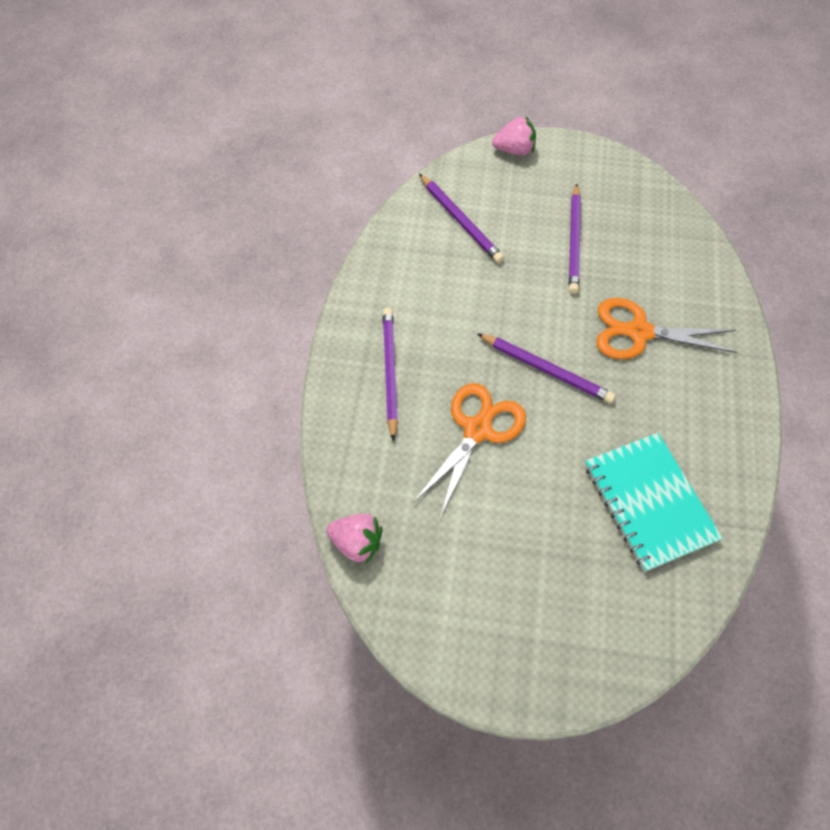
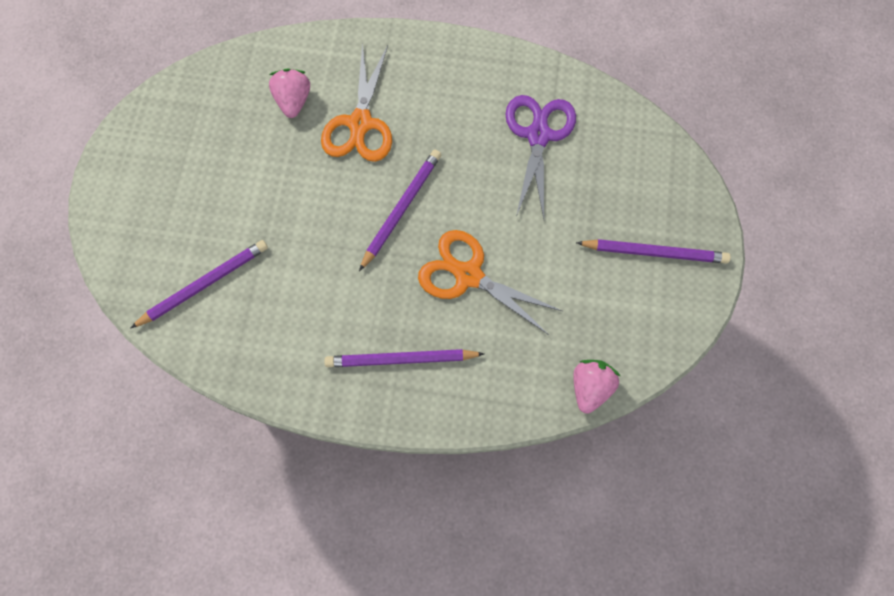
camera: 90 degrees left, 10 degrees up
(514, 150) = (104, 223): pink strawberry -> pink strawberry (293, 101)
(574, 241) = (243, 171): purple pencil -> purple pencil (654, 252)
(649, 502) = (538, 135): turquoise notebook -> purple scissors

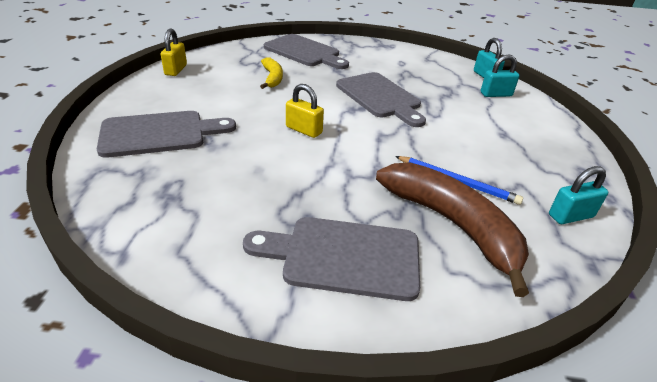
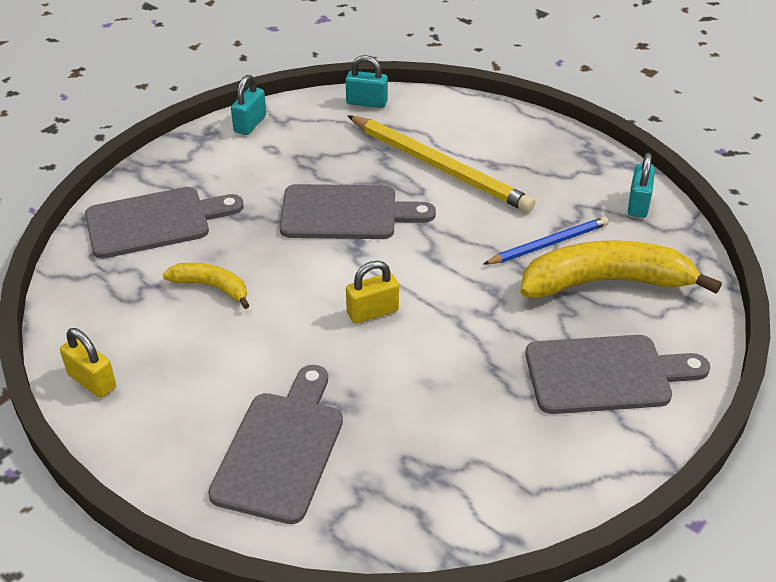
camera: 55 degrees left, 5 degrees up
(343, 256) = (605, 374): grey cutting board -> grey cutting board turned 135 degrees counterclockwise
(452, 224) = (606, 282): brown banana -> yellow banana
(468, 115) = (439, 167): none -> yellow pencil
(496, 94) = (413, 120): turquoise padlock -> turquoise padlock (250, 124)

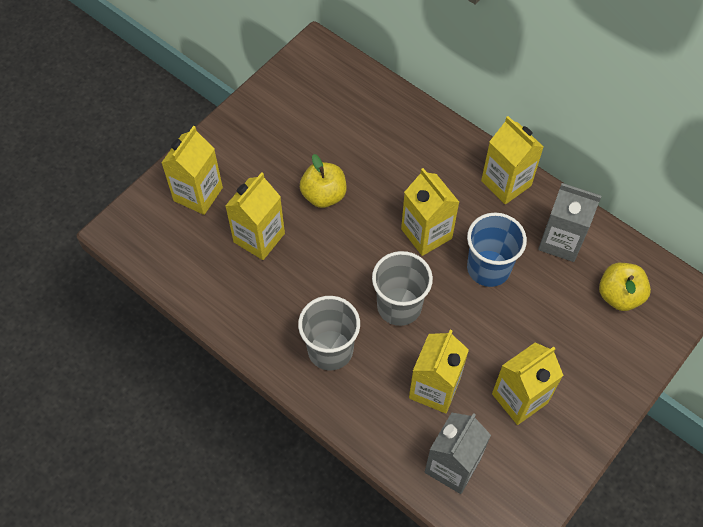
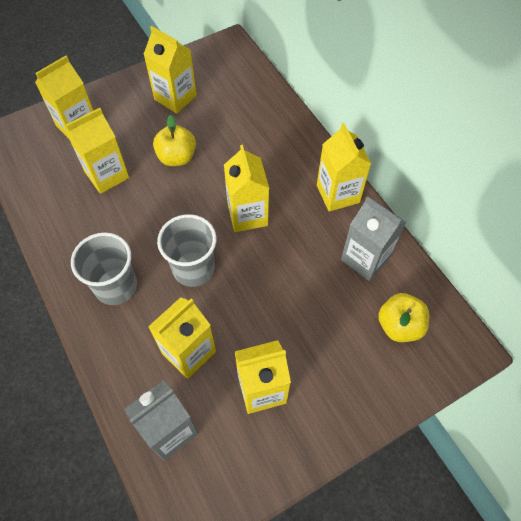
camera: 20 degrees right, 0 degrees up
(288, 129) = (175, 97): none -> yellow carton
(488, 268) = (288, 261): blue cup -> none

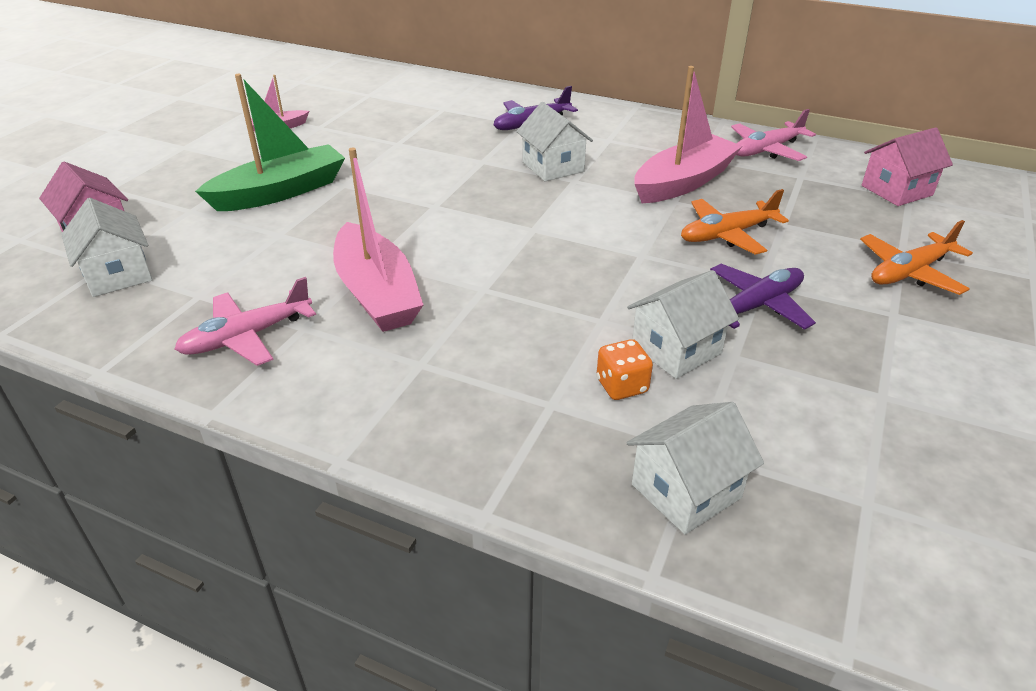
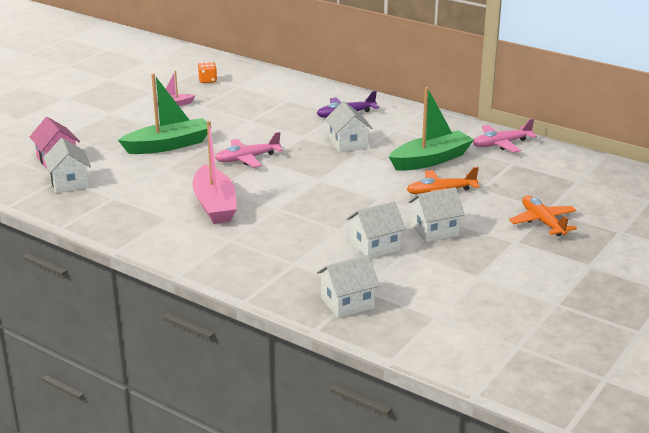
camera: 10 degrees right, 10 degrees down
(247, 337) = (138, 219): pink plane -> pink plane (247, 158)
(622, 386) = (336, 259): orange dice -> orange dice (207, 80)
(683, 182) = (431, 160): pink boat -> green boat
(756, 306) = (434, 230): purple plane -> white house
(896, 190) = (573, 176): pink house -> none
(909, 272) = (542, 222): orange plane -> orange plane turned 90 degrees clockwise

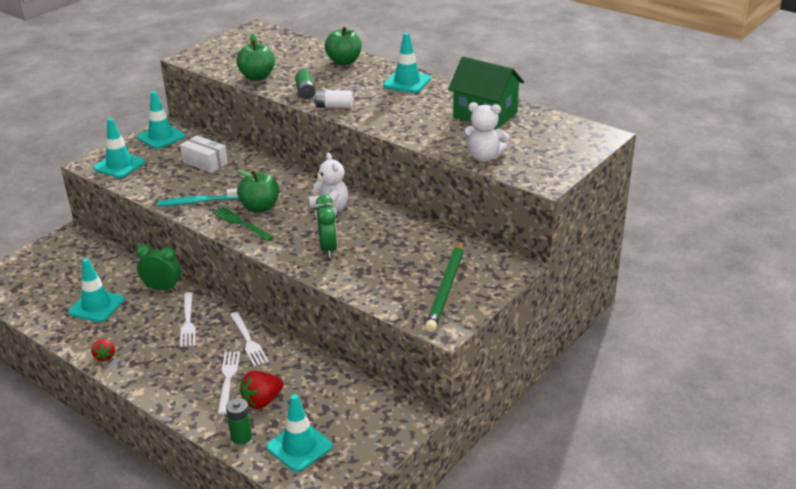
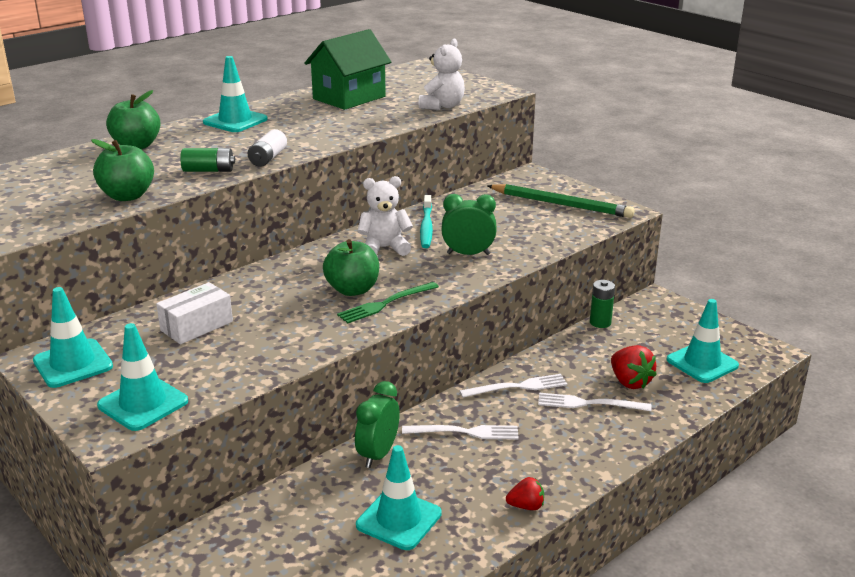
camera: 80 degrees left, 5 degrees down
(197, 202) = (310, 334): turquoise toothbrush -> turquoise toothbrush (426, 227)
(241, 437) = (688, 398): green battery -> green battery (600, 322)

_ _ _ _ _

PROBLEM REQUIREMENTS →
Where a line of the records contains the word "turquoise", copy that line.

REPLY TO THE TASK →
(649, 502) = (538, 135): turquoise notebook -> purple scissors
(496, 94) = (413, 120): turquoise padlock -> turquoise padlock (250, 124)
(197, 202) = (310, 334): turquoise toothbrush -> turquoise toothbrush (426, 227)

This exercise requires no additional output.